Exercise aim » Below are some entries. Repeat exactly the lines from the one with "green ball: 8 -> 7" through the one with "white headphones: 2 -> 3", and only those.

[[ Data shown, beginning ]]

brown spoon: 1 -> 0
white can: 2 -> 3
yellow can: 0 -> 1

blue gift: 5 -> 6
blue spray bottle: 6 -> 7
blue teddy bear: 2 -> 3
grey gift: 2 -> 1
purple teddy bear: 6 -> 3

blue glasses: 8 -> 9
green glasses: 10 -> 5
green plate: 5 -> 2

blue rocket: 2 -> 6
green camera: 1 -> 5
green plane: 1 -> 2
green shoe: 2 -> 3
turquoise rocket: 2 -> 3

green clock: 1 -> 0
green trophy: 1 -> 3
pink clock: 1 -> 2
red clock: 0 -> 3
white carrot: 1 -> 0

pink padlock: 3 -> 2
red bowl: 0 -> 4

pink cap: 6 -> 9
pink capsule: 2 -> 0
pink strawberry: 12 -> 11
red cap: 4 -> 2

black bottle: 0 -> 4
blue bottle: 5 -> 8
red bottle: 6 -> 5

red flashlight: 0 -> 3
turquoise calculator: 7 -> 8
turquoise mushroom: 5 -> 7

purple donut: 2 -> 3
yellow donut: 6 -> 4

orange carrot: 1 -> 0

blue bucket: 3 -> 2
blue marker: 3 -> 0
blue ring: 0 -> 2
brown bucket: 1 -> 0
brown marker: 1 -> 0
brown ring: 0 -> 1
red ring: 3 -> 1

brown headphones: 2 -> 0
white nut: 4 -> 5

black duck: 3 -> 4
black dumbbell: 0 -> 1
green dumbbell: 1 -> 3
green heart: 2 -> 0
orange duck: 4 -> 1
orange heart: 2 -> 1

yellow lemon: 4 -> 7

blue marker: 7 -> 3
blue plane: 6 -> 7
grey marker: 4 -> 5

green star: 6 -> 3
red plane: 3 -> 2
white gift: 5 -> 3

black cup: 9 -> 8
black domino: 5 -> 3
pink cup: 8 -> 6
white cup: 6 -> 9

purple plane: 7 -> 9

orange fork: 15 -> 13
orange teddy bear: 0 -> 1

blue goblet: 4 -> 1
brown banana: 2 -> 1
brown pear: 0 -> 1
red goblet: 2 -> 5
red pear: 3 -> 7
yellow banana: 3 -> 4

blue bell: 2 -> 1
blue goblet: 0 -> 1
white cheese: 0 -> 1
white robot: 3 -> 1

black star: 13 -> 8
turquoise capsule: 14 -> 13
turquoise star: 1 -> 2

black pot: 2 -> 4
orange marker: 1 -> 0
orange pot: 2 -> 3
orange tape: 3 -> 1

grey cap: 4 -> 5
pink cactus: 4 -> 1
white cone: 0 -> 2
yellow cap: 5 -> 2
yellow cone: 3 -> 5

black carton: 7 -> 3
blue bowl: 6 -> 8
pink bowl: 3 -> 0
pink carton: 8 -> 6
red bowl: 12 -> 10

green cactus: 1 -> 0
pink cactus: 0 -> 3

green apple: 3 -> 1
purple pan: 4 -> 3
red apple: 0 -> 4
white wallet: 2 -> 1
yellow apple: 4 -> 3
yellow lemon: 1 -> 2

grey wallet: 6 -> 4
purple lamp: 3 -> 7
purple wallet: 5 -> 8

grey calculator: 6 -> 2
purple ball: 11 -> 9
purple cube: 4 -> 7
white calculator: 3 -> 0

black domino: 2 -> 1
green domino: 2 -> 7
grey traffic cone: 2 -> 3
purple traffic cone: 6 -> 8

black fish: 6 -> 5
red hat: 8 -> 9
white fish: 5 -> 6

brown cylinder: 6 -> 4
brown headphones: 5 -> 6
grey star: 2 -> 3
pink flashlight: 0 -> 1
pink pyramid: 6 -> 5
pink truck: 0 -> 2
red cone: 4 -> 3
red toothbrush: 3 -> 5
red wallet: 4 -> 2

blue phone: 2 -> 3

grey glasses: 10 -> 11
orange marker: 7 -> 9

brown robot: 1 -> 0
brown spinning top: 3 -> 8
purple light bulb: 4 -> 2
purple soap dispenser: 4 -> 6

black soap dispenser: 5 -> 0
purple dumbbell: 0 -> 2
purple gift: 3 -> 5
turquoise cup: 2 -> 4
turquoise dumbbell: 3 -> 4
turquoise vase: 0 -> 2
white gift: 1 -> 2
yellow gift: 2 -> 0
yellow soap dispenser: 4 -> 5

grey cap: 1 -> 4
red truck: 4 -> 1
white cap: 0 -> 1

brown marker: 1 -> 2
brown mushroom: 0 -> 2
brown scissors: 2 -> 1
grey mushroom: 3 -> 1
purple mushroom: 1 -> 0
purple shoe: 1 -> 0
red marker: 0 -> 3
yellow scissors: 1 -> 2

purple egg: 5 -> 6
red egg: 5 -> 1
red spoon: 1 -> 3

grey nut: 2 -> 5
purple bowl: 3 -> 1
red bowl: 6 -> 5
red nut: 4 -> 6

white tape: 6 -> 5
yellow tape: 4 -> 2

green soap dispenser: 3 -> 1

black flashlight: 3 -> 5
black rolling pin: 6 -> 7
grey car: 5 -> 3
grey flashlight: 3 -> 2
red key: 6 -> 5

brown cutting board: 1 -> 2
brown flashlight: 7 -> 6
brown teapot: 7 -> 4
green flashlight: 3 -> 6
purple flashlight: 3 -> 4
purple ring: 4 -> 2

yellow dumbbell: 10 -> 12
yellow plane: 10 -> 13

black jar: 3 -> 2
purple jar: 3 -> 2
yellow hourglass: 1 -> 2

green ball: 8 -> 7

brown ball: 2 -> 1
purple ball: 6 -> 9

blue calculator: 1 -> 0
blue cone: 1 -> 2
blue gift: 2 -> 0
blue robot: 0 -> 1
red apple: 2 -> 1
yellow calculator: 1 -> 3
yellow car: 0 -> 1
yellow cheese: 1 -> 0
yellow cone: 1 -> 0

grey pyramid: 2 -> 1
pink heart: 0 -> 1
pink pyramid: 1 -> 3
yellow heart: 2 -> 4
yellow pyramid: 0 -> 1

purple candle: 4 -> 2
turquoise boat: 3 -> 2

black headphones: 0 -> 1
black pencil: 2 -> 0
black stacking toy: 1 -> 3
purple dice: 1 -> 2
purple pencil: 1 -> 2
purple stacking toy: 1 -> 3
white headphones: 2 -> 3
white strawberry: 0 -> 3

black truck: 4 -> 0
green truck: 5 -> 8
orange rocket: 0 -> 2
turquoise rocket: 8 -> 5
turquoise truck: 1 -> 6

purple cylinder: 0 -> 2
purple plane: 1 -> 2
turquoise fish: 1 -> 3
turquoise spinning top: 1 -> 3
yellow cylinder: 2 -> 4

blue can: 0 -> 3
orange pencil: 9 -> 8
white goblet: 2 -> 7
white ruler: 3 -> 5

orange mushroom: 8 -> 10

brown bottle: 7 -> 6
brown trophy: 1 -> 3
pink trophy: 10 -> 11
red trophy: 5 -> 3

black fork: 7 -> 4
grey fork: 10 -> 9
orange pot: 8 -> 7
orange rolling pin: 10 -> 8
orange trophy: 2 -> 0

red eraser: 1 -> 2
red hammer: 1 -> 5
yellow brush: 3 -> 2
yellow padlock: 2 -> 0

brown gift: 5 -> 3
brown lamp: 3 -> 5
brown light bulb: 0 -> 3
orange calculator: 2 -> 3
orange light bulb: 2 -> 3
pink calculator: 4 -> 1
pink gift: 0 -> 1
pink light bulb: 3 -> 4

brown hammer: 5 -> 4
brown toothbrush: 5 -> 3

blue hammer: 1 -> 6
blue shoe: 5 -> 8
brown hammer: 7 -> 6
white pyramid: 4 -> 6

[[ Data shown, end ]]

Exercise solution »
green ball: 8 -> 7

brown ball: 2 -> 1
purple ball: 6 -> 9

blue calculator: 1 -> 0
blue cone: 1 -> 2
blue gift: 2 -> 0
blue robot: 0 -> 1
red apple: 2 -> 1
yellow calculator: 1 -> 3
yellow car: 0 -> 1
yellow cheese: 1 -> 0
yellow cone: 1 -> 0

grey pyramid: 2 -> 1
pink heart: 0 -> 1
pink pyramid: 1 -> 3
yellow heart: 2 -> 4
yellow pyramid: 0 -> 1

purple candle: 4 -> 2
turquoise boat: 3 -> 2

black headphones: 0 -> 1
black pencil: 2 -> 0
black stacking toy: 1 -> 3
purple dice: 1 -> 2
purple pencil: 1 -> 2
purple stacking toy: 1 -> 3
white headphones: 2 -> 3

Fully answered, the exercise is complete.